TASK DIRECTIONS: Once the images are set aside, print the remaining lines below exactly.

Data excerpts:

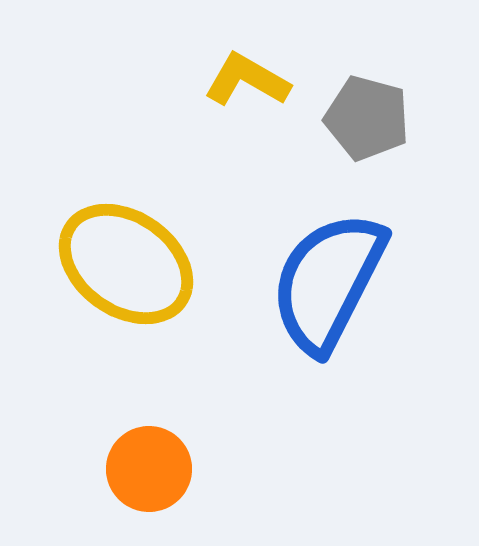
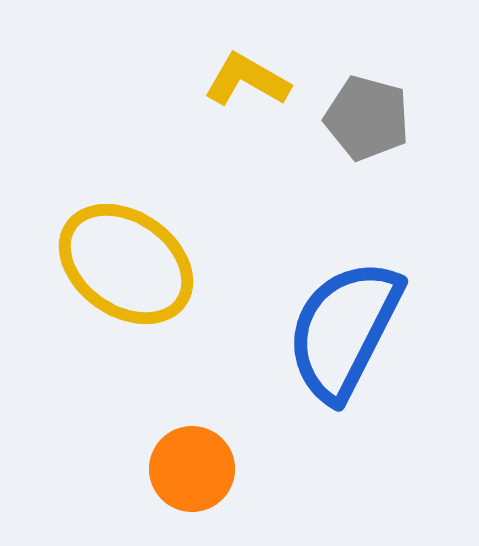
blue semicircle: moved 16 px right, 48 px down
orange circle: moved 43 px right
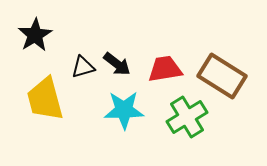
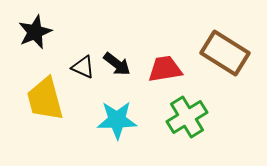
black star: moved 3 px up; rotated 8 degrees clockwise
black triangle: rotated 40 degrees clockwise
brown rectangle: moved 3 px right, 23 px up
cyan star: moved 7 px left, 10 px down
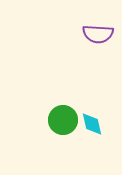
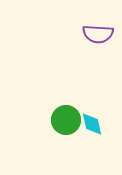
green circle: moved 3 px right
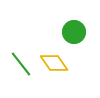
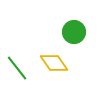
green line: moved 4 px left, 4 px down
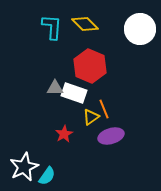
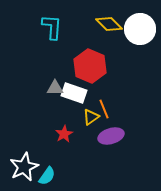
yellow diamond: moved 24 px right
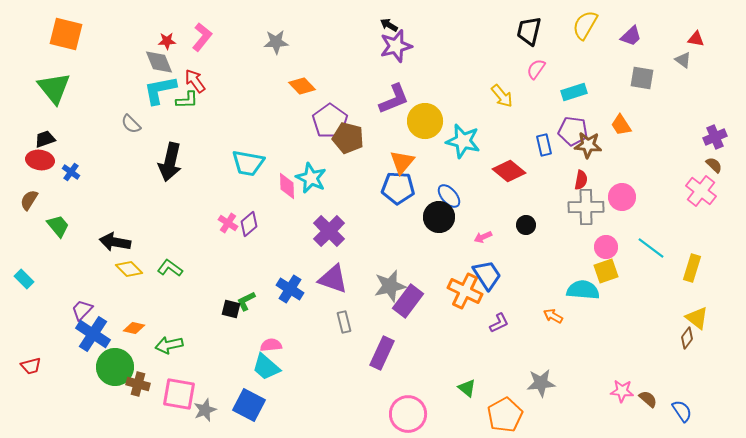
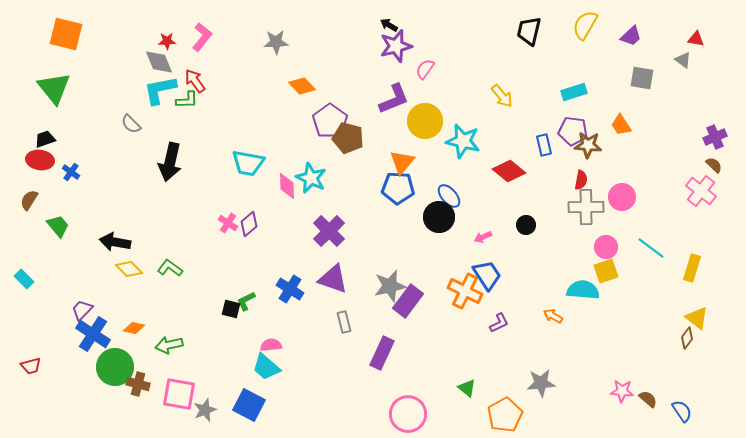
pink semicircle at (536, 69): moved 111 px left
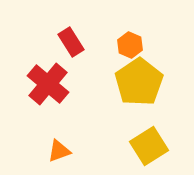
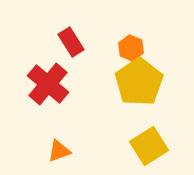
orange hexagon: moved 1 px right, 3 px down
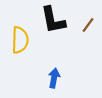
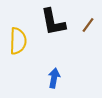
black L-shape: moved 2 px down
yellow semicircle: moved 2 px left, 1 px down
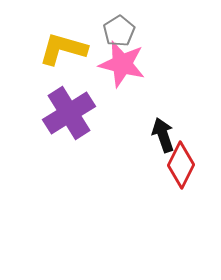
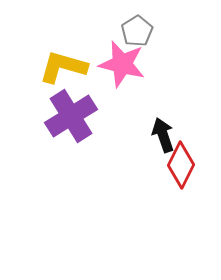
gray pentagon: moved 18 px right
yellow L-shape: moved 18 px down
purple cross: moved 2 px right, 3 px down
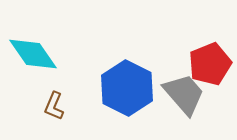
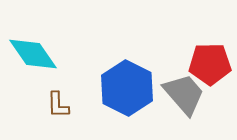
red pentagon: rotated 21 degrees clockwise
brown L-shape: moved 4 px right, 1 px up; rotated 24 degrees counterclockwise
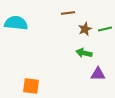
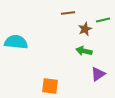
cyan semicircle: moved 19 px down
green line: moved 2 px left, 9 px up
green arrow: moved 2 px up
purple triangle: rotated 35 degrees counterclockwise
orange square: moved 19 px right
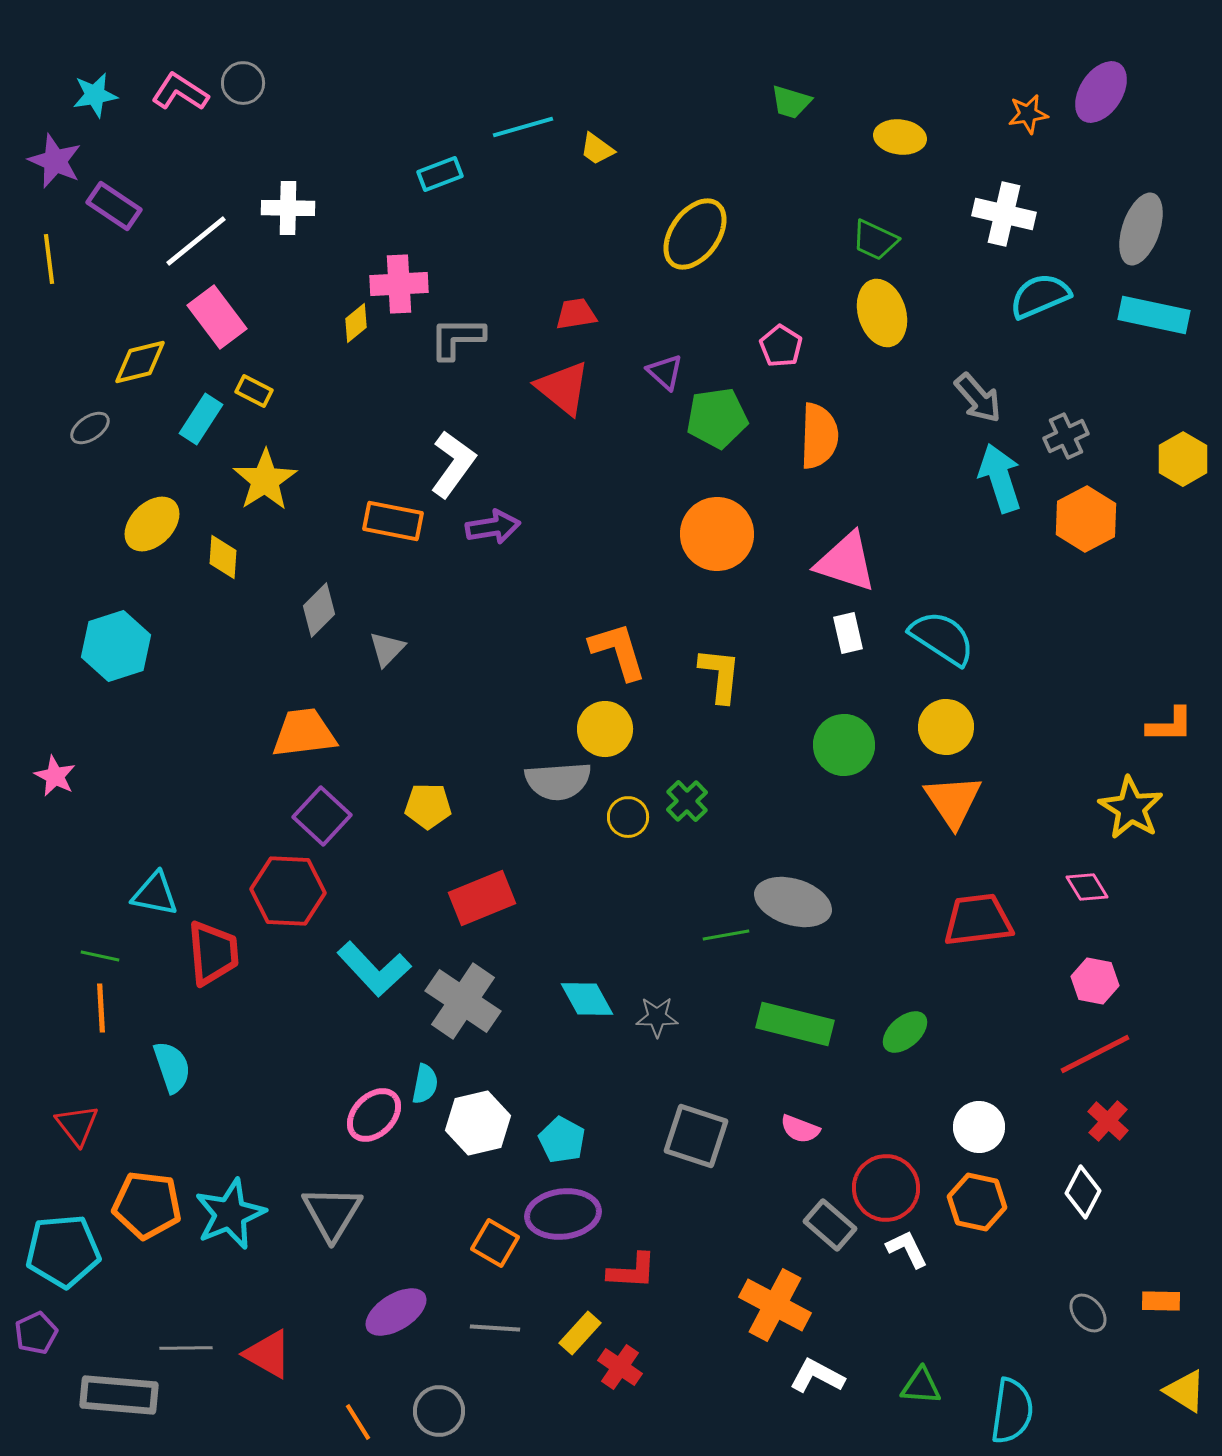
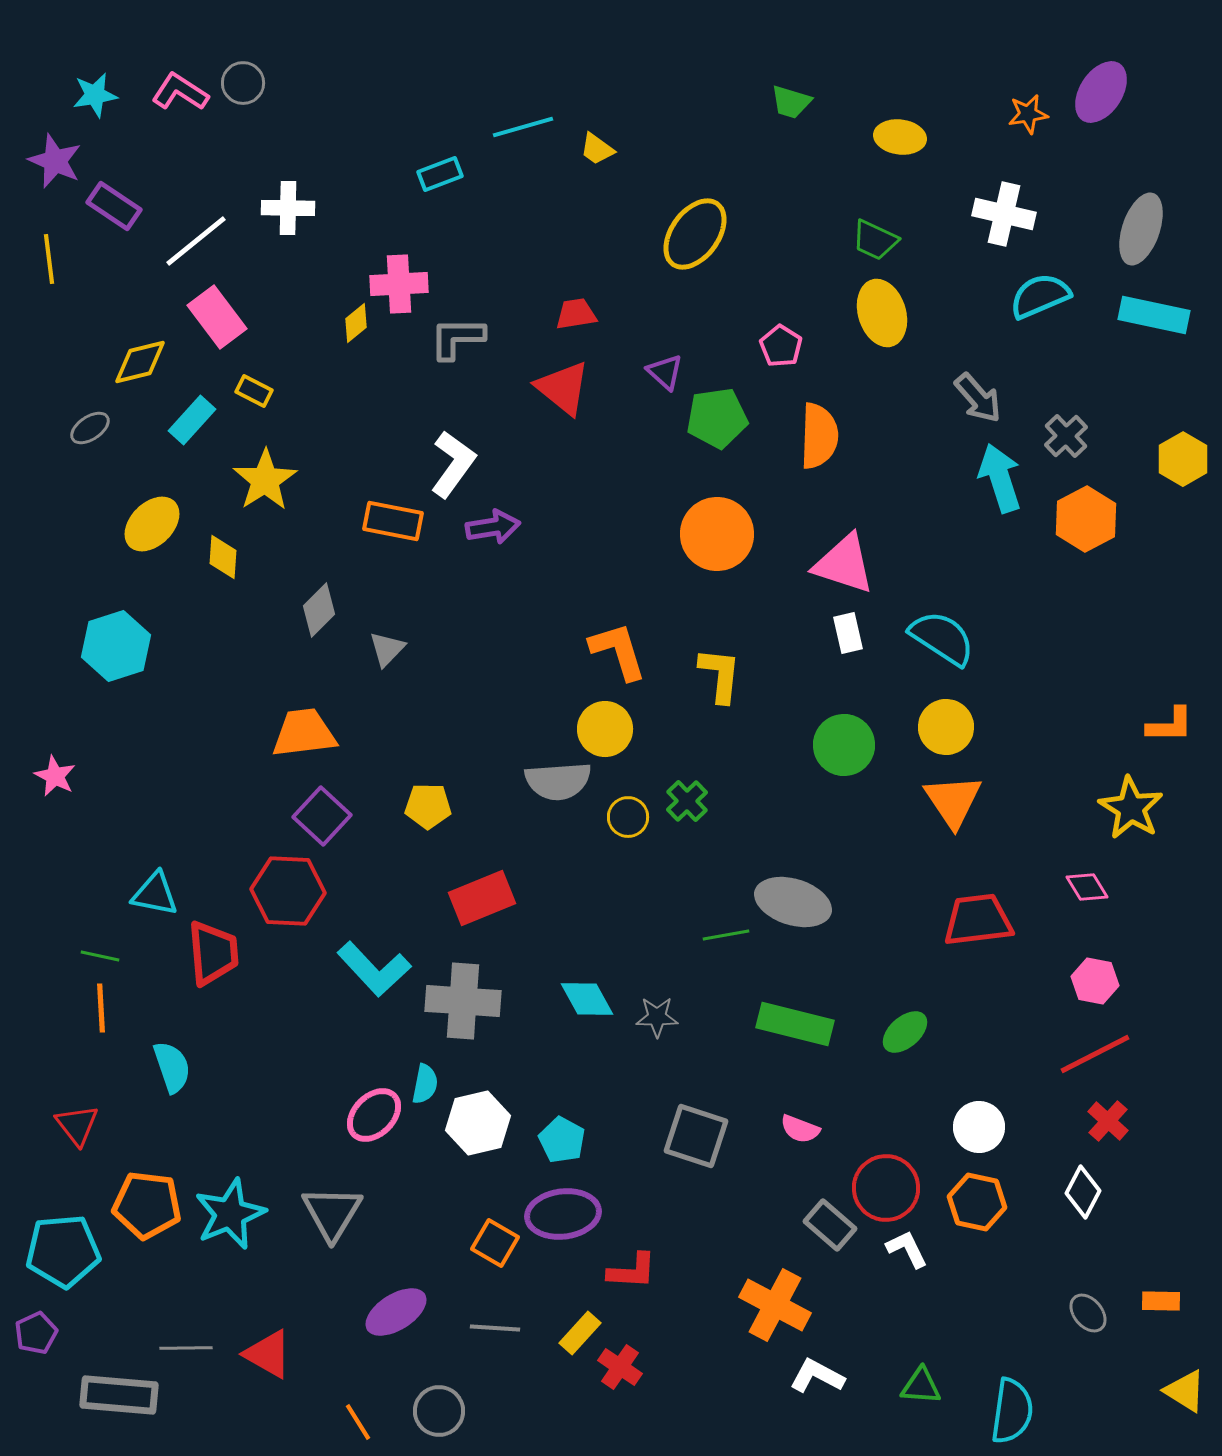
cyan rectangle at (201, 419): moved 9 px left, 1 px down; rotated 9 degrees clockwise
gray cross at (1066, 436): rotated 18 degrees counterclockwise
pink triangle at (846, 562): moved 2 px left, 2 px down
gray cross at (463, 1001): rotated 30 degrees counterclockwise
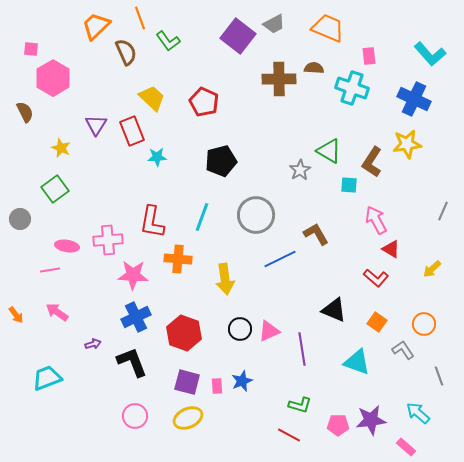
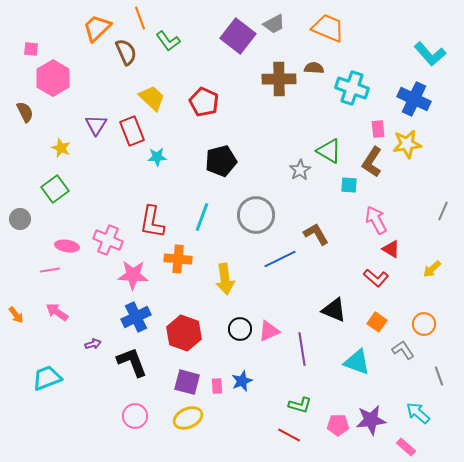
orange trapezoid at (96, 26): moved 1 px right, 2 px down
pink rectangle at (369, 56): moved 9 px right, 73 px down
pink cross at (108, 240): rotated 28 degrees clockwise
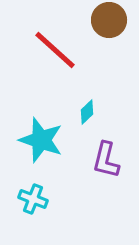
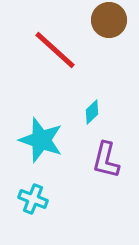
cyan diamond: moved 5 px right
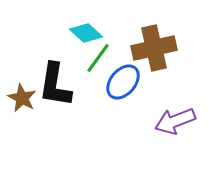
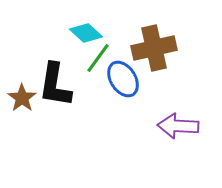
blue ellipse: moved 3 px up; rotated 72 degrees counterclockwise
brown star: rotated 8 degrees clockwise
purple arrow: moved 3 px right, 5 px down; rotated 24 degrees clockwise
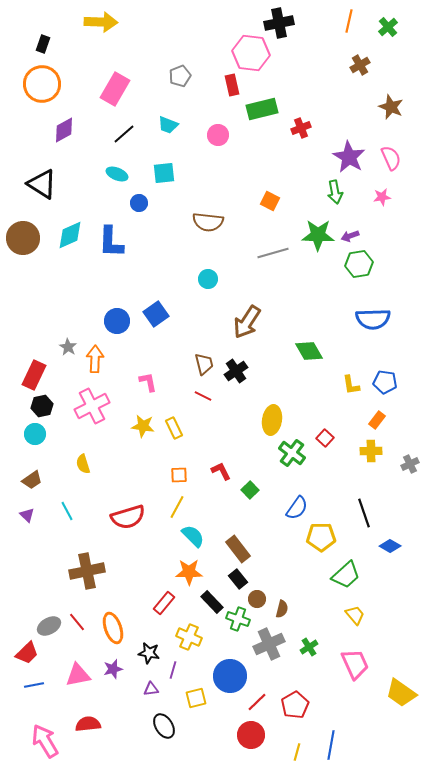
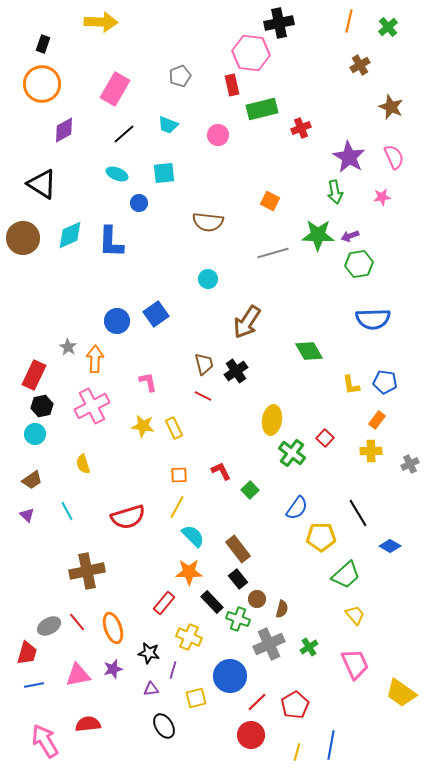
pink semicircle at (391, 158): moved 3 px right, 1 px up
black line at (364, 513): moved 6 px left; rotated 12 degrees counterclockwise
red trapezoid at (27, 653): rotated 30 degrees counterclockwise
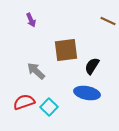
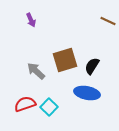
brown square: moved 1 px left, 10 px down; rotated 10 degrees counterclockwise
red semicircle: moved 1 px right, 2 px down
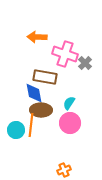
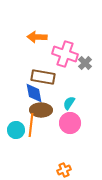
brown rectangle: moved 2 px left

YOUR SOLUTION:
blue semicircle: moved 16 px right, 48 px down
orange circle: moved 43 px right
black star: moved 3 px up; rotated 8 degrees clockwise
black triangle: rotated 40 degrees clockwise
brown rectangle: moved 3 px right, 23 px up
cyan star: moved 7 px left, 10 px down
green circle: moved 3 px right
green line: moved 4 px left, 4 px down
yellow diamond: moved 24 px right
pink semicircle at (536, 69): moved 111 px left
orange hexagon: moved 1 px right, 3 px down
black L-shape: moved 2 px down
yellow semicircle: moved 2 px left, 1 px down
gray pentagon: moved 18 px right
yellow L-shape: moved 18 px down
purple cross: moved 2 px right, 3 px down
red pentagon: rotated 21 degrees clockwise
brown L-shape: moved 4 px right, 1 px up; rotated 24 degrees counterclockwise
cyan semicircle: moved 19 px down
green line: moved 2 px left, 9 px up
green arrow: moved 2 px up
purple triangle: rotated 35 degrees counterclockwise
orange square: moved 19 px right
cyan rectangle at (201, 419): moved 9 px left, 1 px down; rotated 9 degrees clockwise
gray cross at (1066, 436): rotated 18 degrees counterclockwise
pink triangle at (846, 562): moved 2 px left, 2 px down
gray cross at (463, 1001): rotated 30 degrees counterclockwise
orange trapezoid at (96, 26): moved 1 px right, 2 px down
pink rectangle at (369, 56): moved 9 px right, 73 px down
pink cross at (108, 240): rotated 28 degrees clockwise
cyan diamond: moved 5 px right
blue ellipse: moved 3 px up; rotated 72 degrees counterclockwise
brown star: rotated 8 degrees clockwise
purple arrow: moved 3 px right, 5 px down; rotated 24 degrees clockwise
pink semicircle at (391, 158): moved 3 px right, 1 px up
black line at (364, 513): moved 6 px left; rotated 12 degrees counterclockwise
red trapezoid at (27, 653): rotated 30 degrees counterclockwise
brown square: moved 1 px left, 10 px down; rotated 10 degrees counterclockwise
red semicircle: moved 1 px right, 2 px down
brown rectangle: moved 2 px left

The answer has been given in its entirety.